● **Data extract**:
+ + +
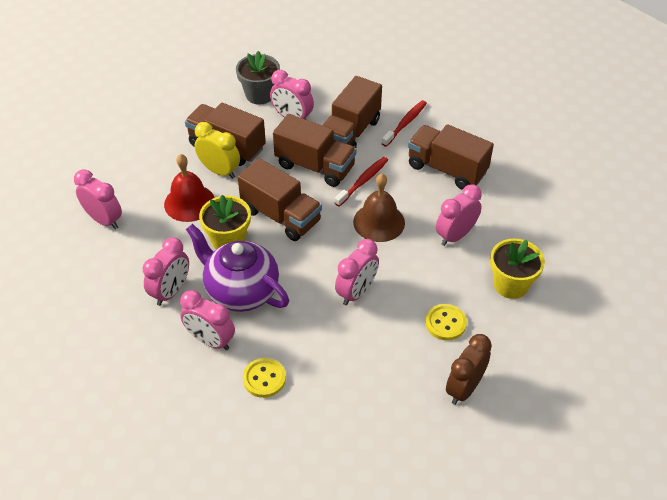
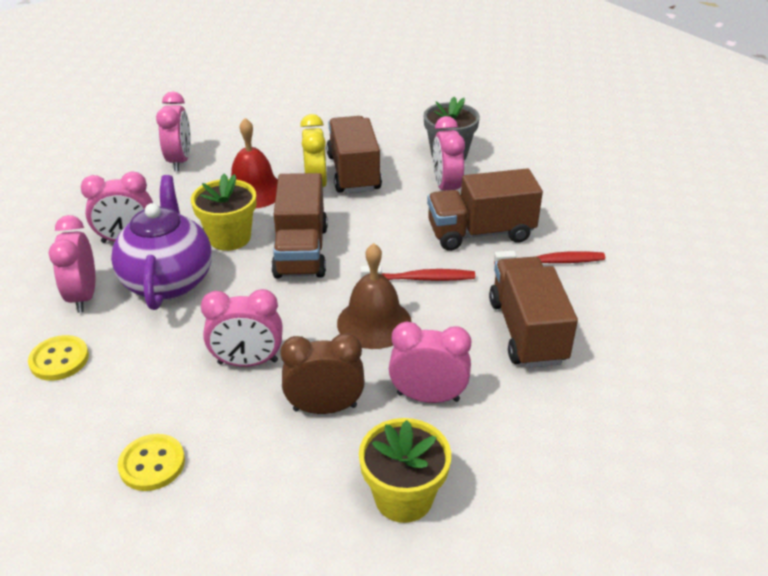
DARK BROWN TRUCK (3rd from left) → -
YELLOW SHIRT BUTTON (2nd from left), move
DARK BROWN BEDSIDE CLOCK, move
+ + +
● **Work request**:
An exact copy of the listing is needed, minus its pictures.

● **Task answer**:
DARK BROWN TRUCK (3rd from left) → -
YELLOW SHIRT BUTTON (2nd from left), move
DARK BROWN BEDSIDE CLOCK, move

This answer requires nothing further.